WHAT IS REQUIRED: Copy each line below in which the string "none" appears.

· · · · · · ·

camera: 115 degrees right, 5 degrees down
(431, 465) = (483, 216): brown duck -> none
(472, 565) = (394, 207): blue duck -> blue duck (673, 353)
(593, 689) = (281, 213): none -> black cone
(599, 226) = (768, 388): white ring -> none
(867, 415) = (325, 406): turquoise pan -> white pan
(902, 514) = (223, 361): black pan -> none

· · · · · · ·

ANSWER BOX:
(431, 465) = (483, 216): brown duck -> none
(593, 689) = (281, 213): none -> black cone
(599, 226) = (768, 388): white ring -> none
(902, 514) = (223, 361): black pan -> none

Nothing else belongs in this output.